## Task to complete
Which lines run from the one containing "blue brick D7:F8" to the end of the listing? Copy them out exactly, leaving out the rest.

## Data shown
━━━

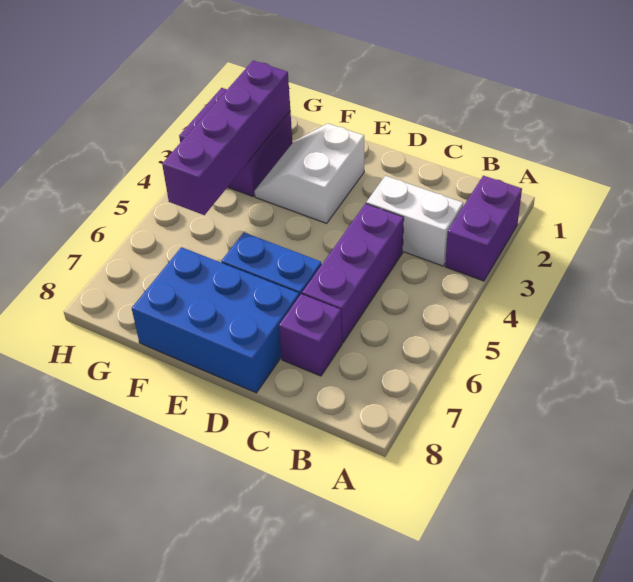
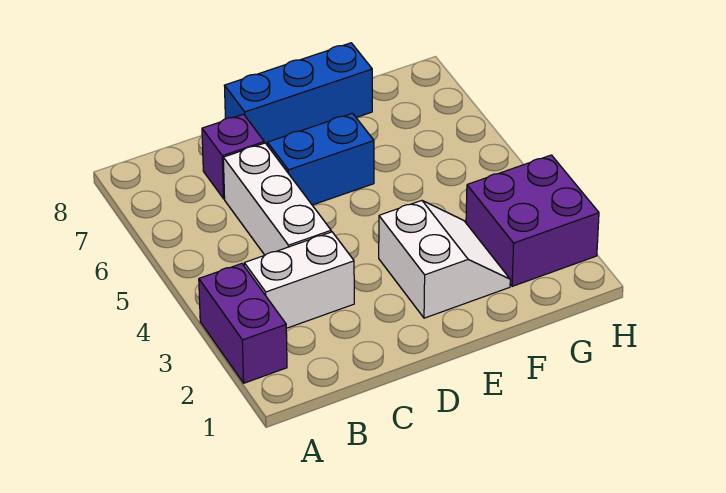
purple brick C4:C6 level 1 -> white brick C4:C6 level 1
blue brick D7:F8 level 1 -> blue brick D8:F8 level 1
purple brick G2:G5 level 2 -> none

━━━

## Result below
blue brick D7:F8 level 1 -> blue brick D8:F8 level 1
purple brick G2:G5 level 2 -> none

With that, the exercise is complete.